**INPUT RECORDS:**

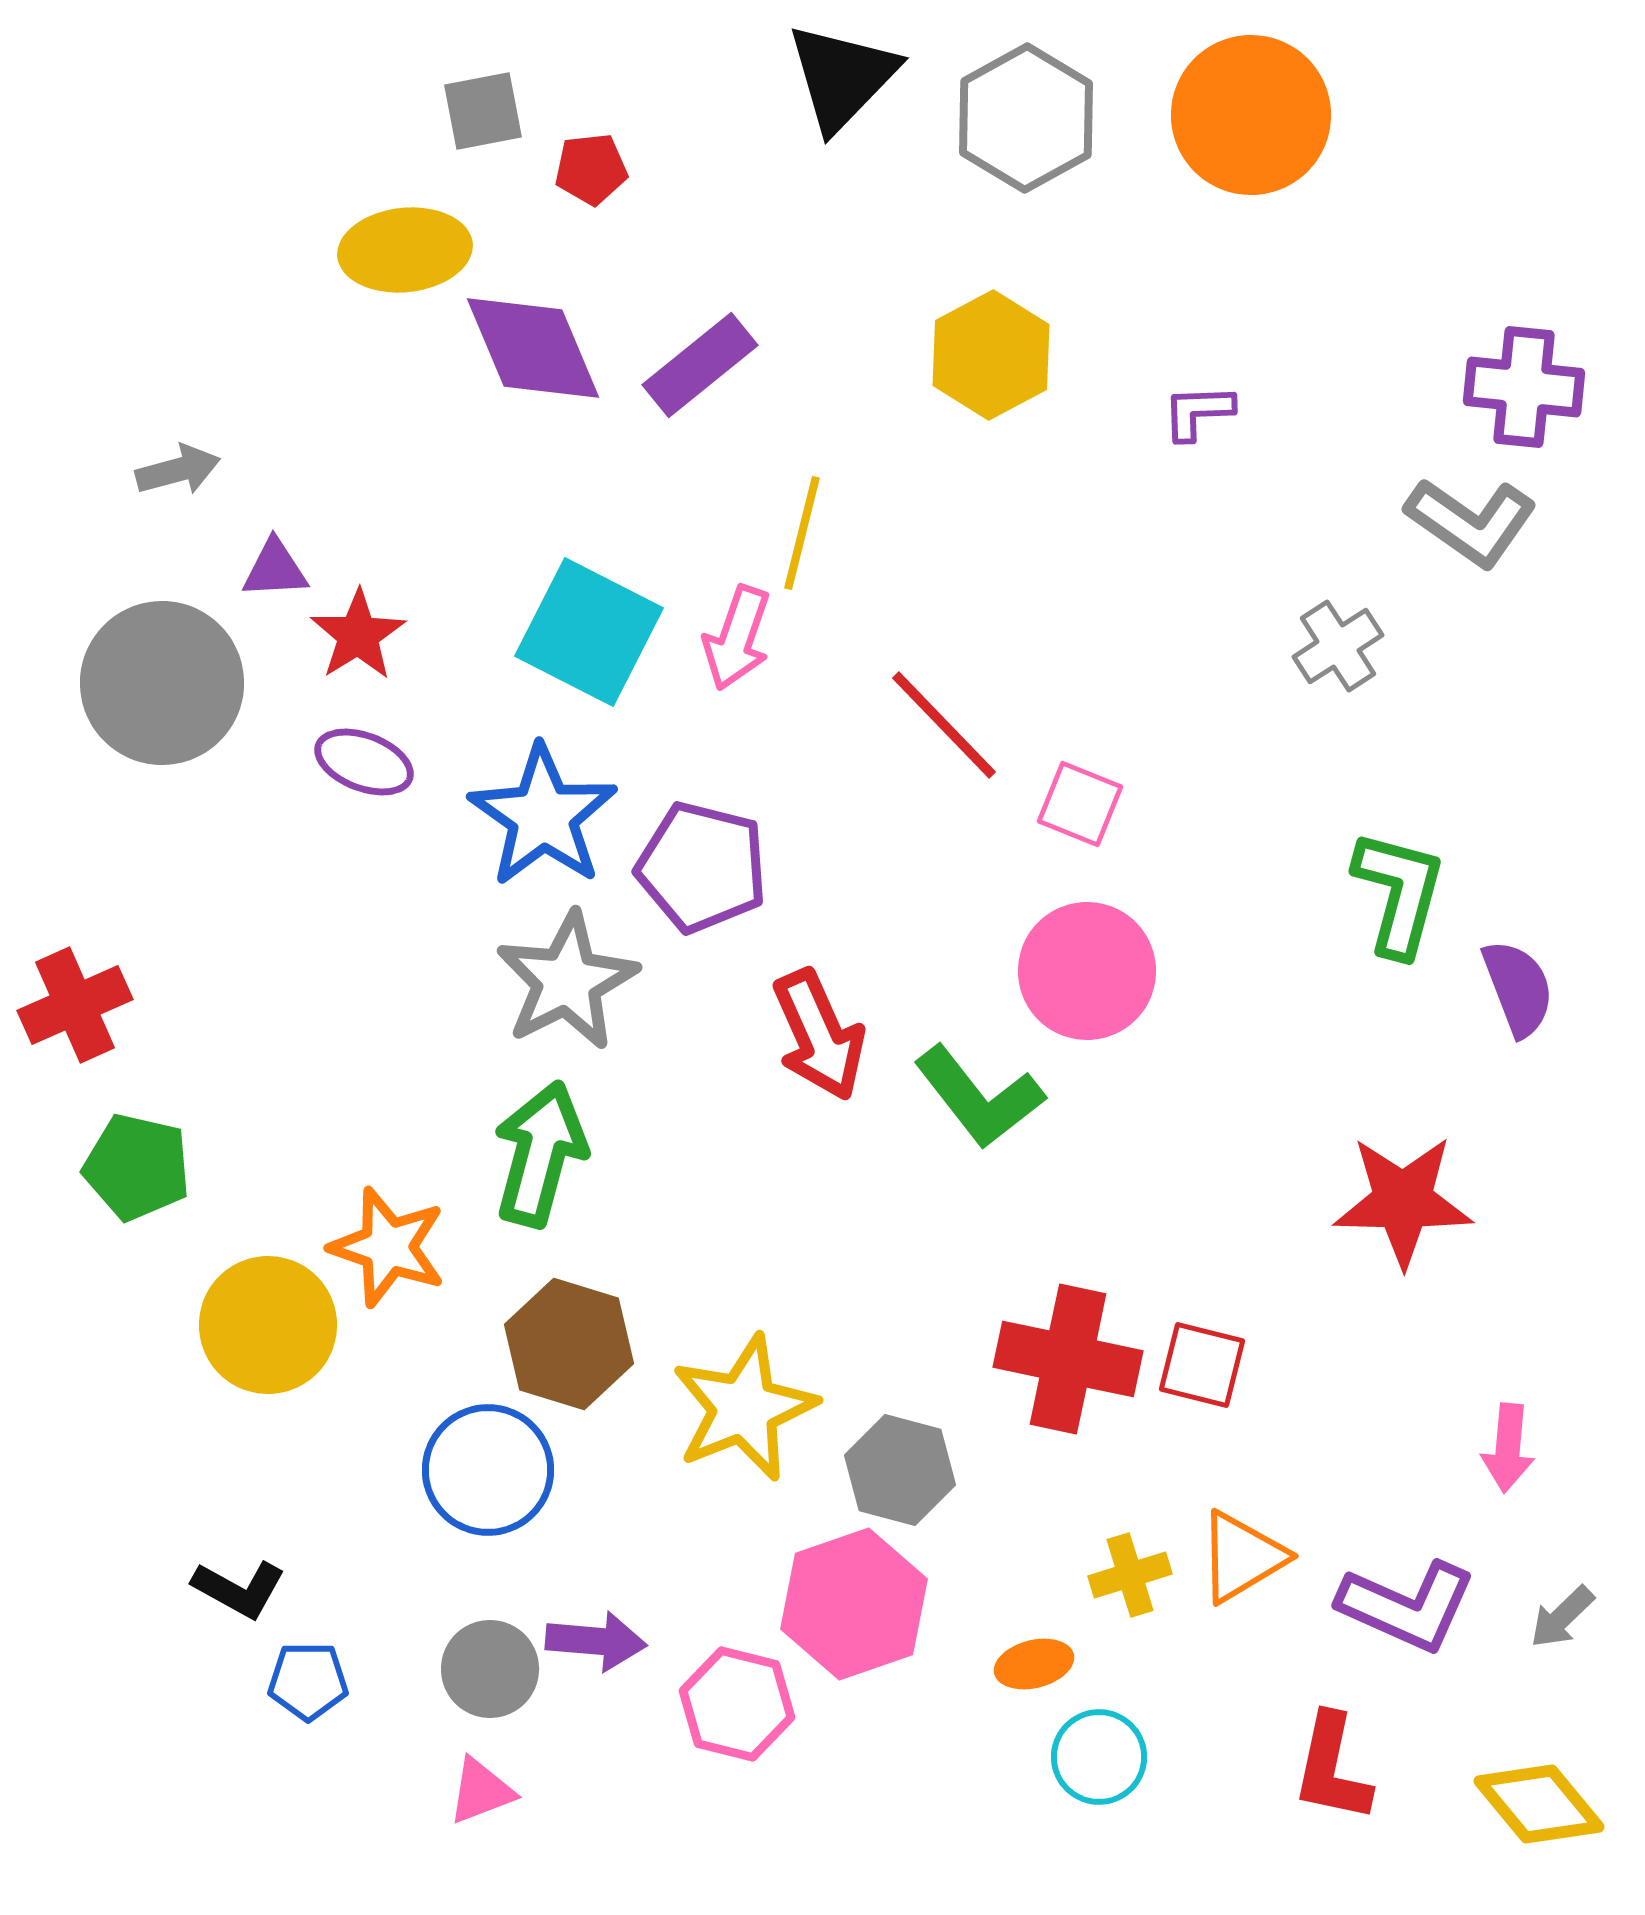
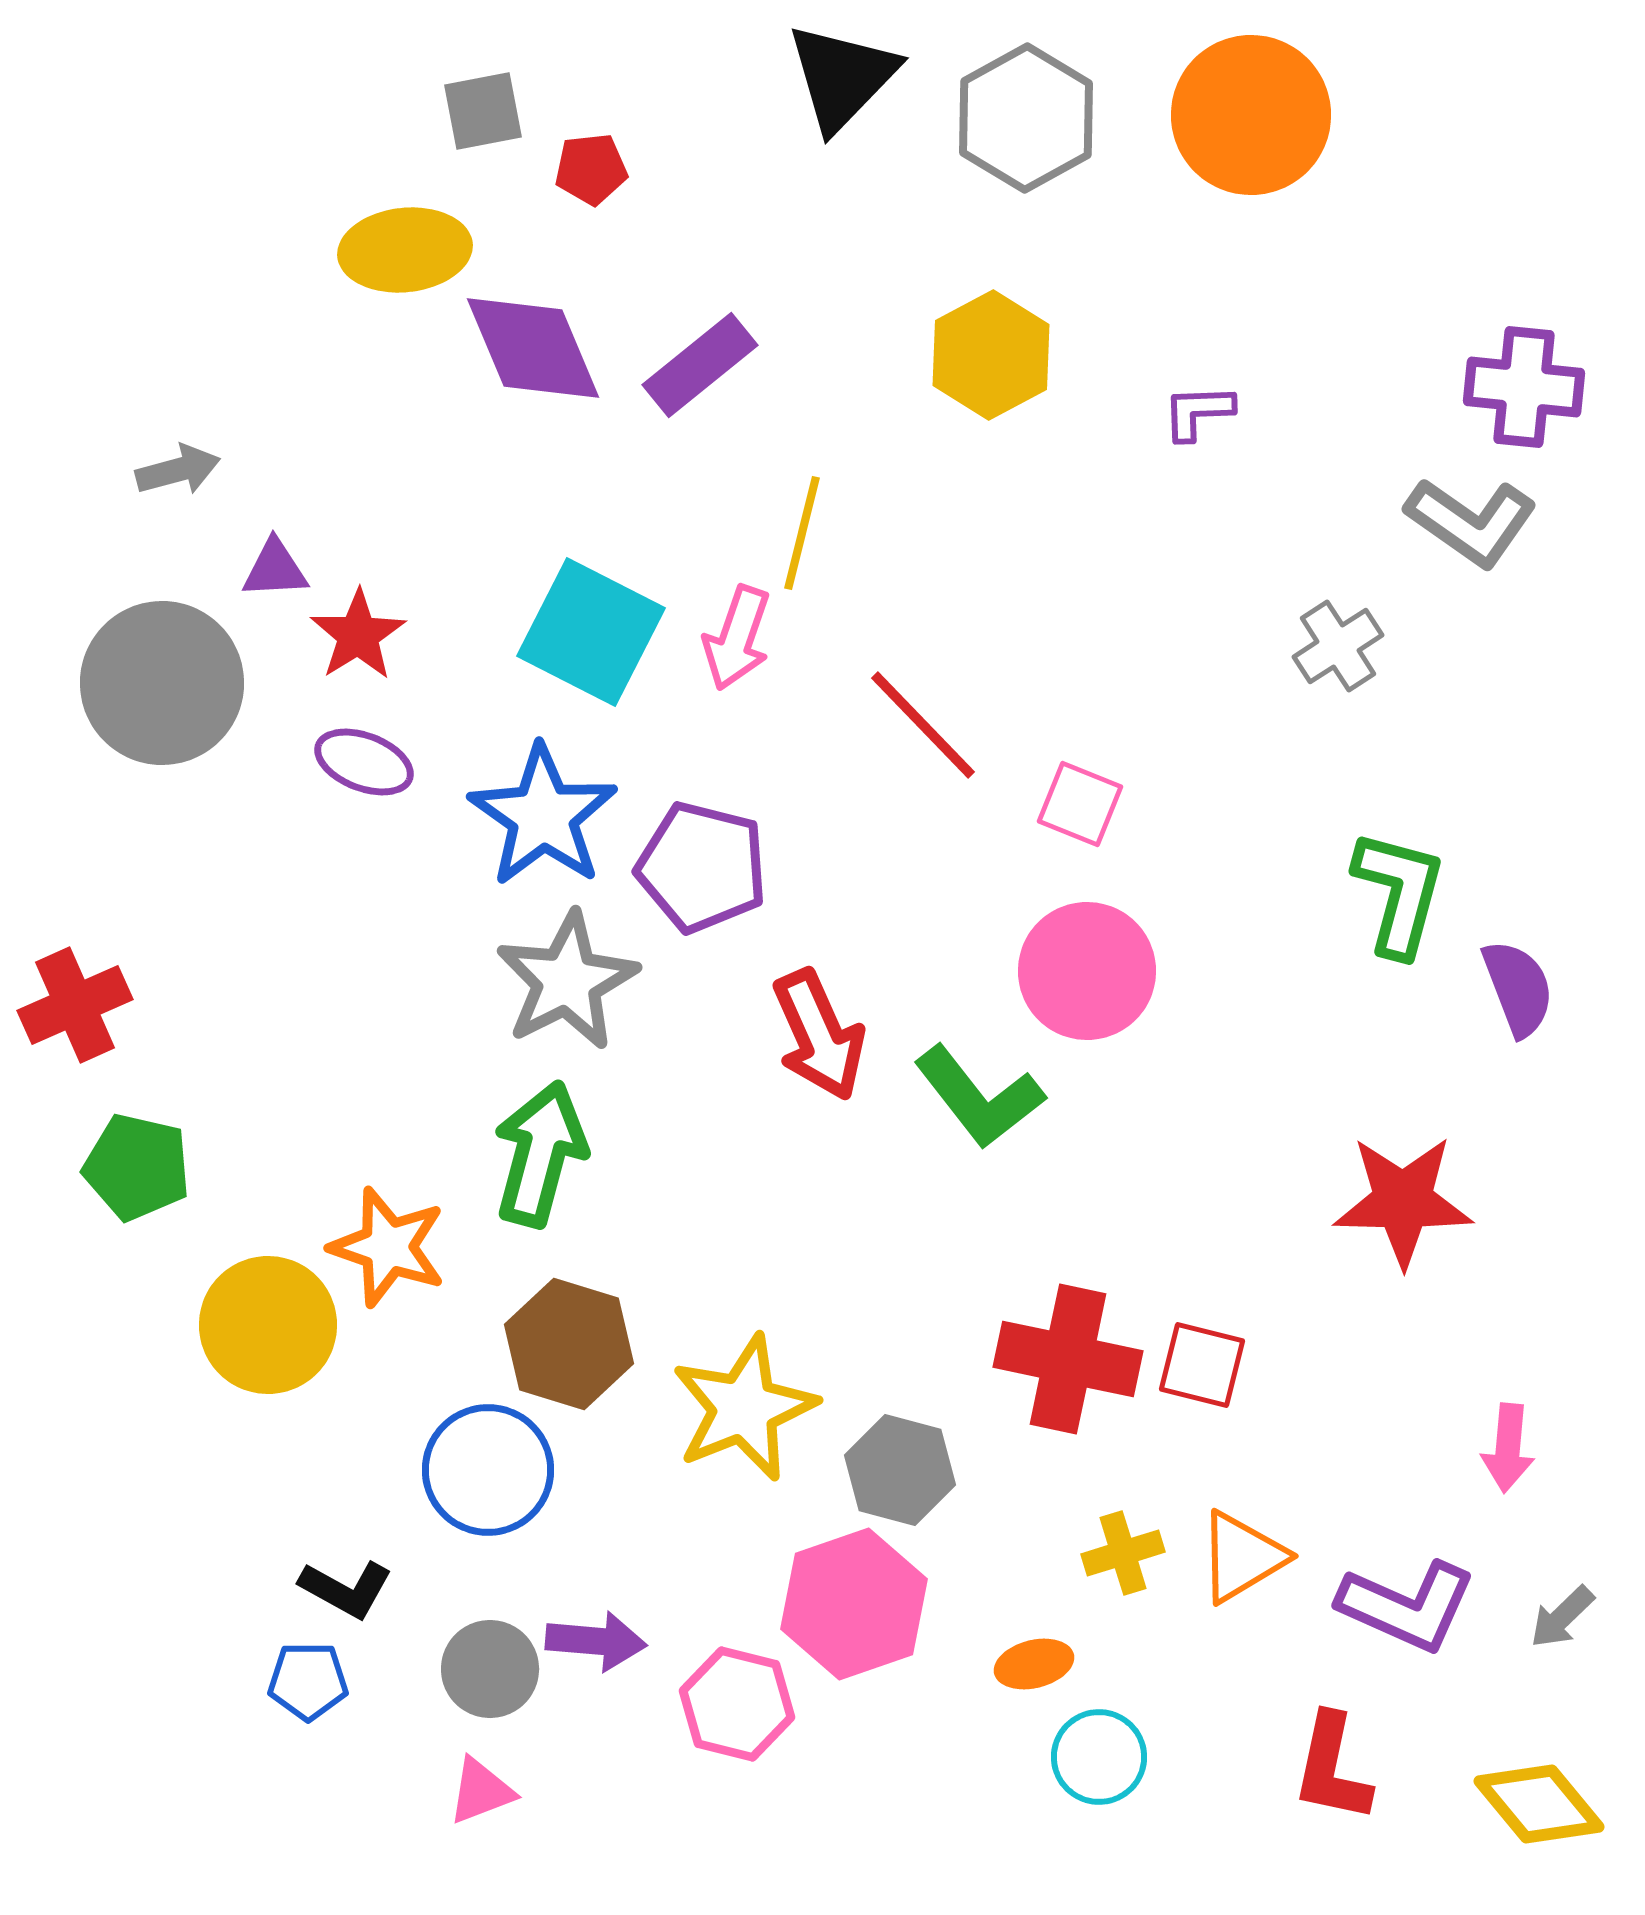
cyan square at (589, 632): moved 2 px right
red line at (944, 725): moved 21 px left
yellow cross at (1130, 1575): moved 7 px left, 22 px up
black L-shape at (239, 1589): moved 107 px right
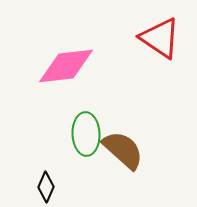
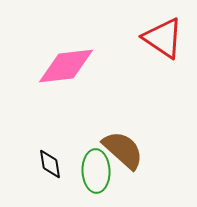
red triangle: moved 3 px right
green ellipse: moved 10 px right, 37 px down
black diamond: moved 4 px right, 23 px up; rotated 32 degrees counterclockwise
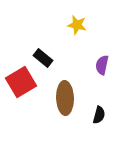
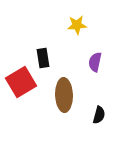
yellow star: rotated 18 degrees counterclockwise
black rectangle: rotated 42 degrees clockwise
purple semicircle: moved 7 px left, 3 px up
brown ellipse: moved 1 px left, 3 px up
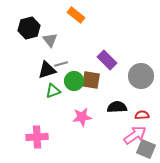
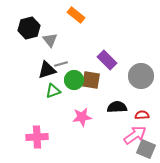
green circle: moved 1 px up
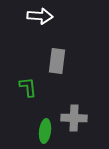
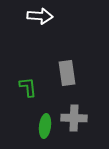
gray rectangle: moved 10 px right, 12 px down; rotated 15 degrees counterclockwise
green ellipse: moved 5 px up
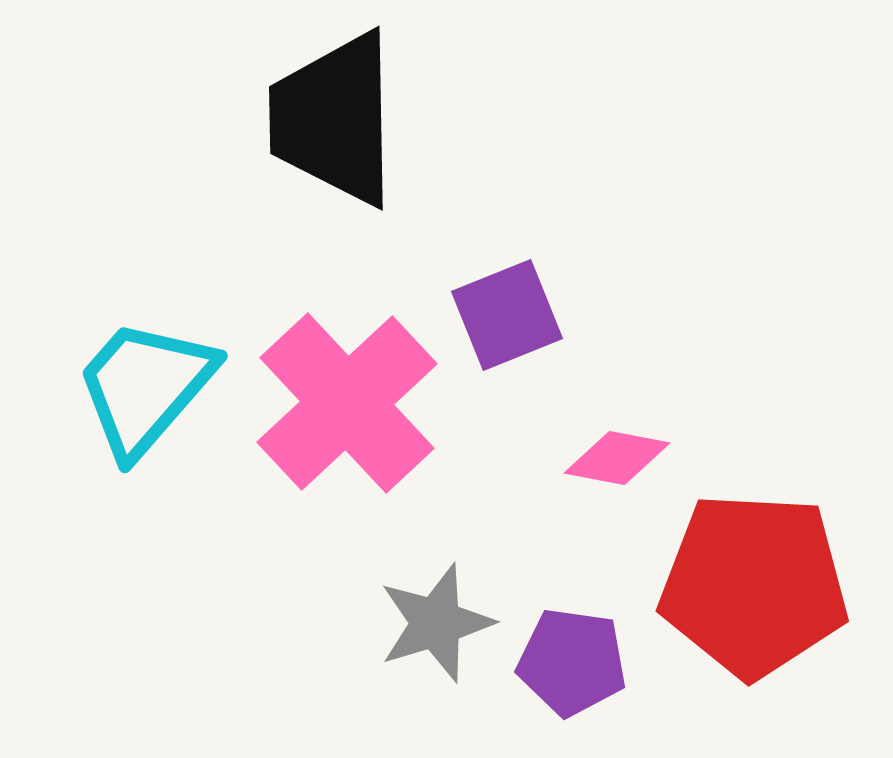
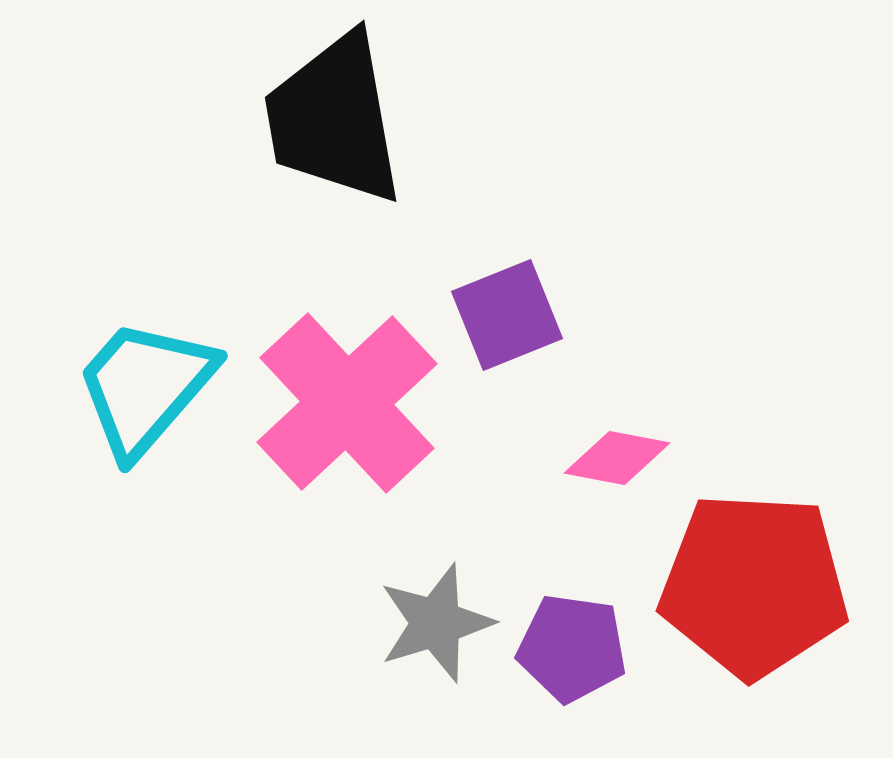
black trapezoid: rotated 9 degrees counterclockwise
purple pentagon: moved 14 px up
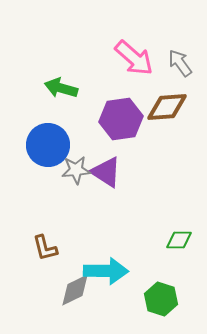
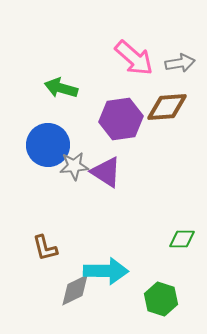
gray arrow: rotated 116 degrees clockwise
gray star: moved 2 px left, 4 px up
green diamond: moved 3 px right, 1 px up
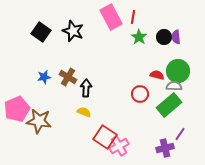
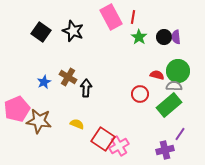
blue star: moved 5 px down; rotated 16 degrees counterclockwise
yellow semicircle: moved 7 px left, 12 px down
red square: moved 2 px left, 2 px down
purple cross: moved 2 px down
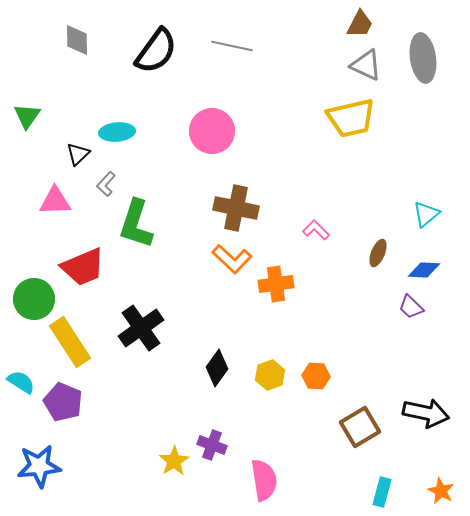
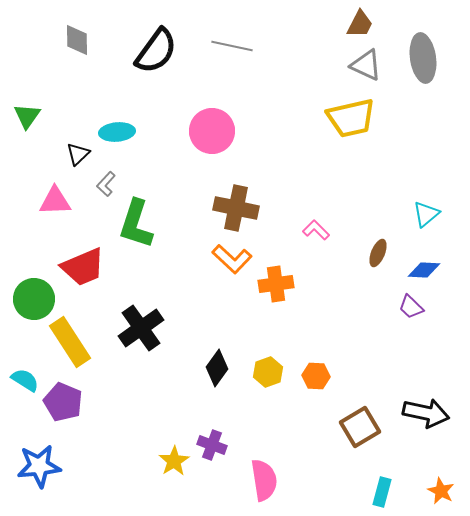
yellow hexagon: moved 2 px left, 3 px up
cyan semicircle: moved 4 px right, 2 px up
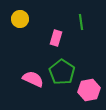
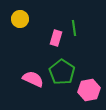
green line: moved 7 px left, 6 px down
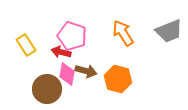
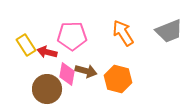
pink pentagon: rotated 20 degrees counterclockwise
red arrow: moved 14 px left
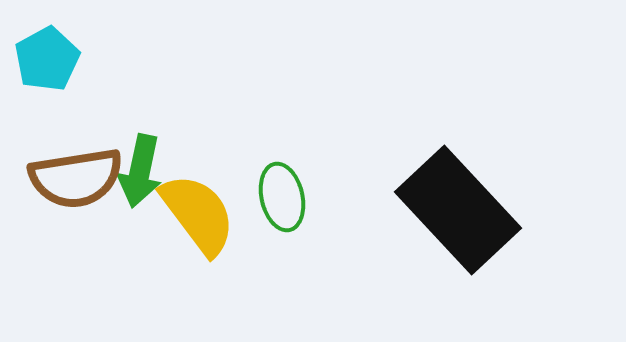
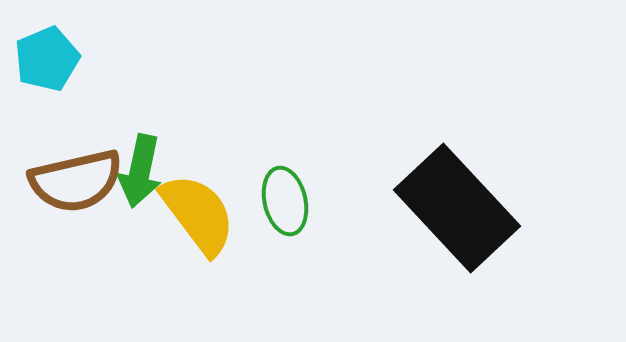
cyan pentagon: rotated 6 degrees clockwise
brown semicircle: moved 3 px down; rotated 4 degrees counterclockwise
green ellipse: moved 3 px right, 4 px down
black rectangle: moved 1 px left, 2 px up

**PROBLEM REQUIREMENTS:**
Rewrite every row above, switching each "counterclockwise" to "anticlockwise" and leaving all other text unchanged. Omit the picture lines.

**TASK OUTPUT:**
cyan square at (589, 632): moved 2 px right
red line at (944, 725): moved 21 px left
yellow cross at (1130, 1575): moved 7 px left, 22 px up
black L-shape at (239, 1589): moved 107 px right
red triangle: moved 3 px right
green ellipse: moved 10 px right, 37 px down
black diamond: moved 4 px right, 23 px up; rotated 32 degrees anticlockwise
yellow star: rotated 18 degrees anticlockwise
black rectangle: rotated 42 degrees clockwise
purple semicircle: moved 7 px left, 3 px up
brown ellipse: moved 1 px left, 3 px up
green circle: moved 1 px up
gray rectangle: moved 10 px right, 12 px down; rotated 15 degrees anticlockwise
green ellipse: moved 5 px up
black trapezoid: rotated 9 degrees anticlockwise
purple pentagon: moved 14 px up
gray arrow: rotated 116 degrees clockwise
gray star: moved 2 px left, 4 px up
green diamond: moved 3 px right, 1 px up
blue star: moved 5 px down; rotated 16 degrees anticlockwise
yellow semicircle: moved 7 px left, 12 px down
red square: moved 2 px left, 2 px down
purple cross: moved 2 px down
yellow hexagon: moved 2 px left, 3 px up
cyan semicircle: moved 4 px right, 2 px up
green line: moved 7 px left, 6 px down
pink pentagon: rotated 20 degrees anticlockwise
red arrow: moved 14 px left
cyan pentagon: rotated 6 degrees clockwise
brown semicircle: moved 3 px down; rotated 4 degrees anticlockwise
green ellipse: moved 3 px right, 4 px down
black rectangle: moved 1 px left, 2 px up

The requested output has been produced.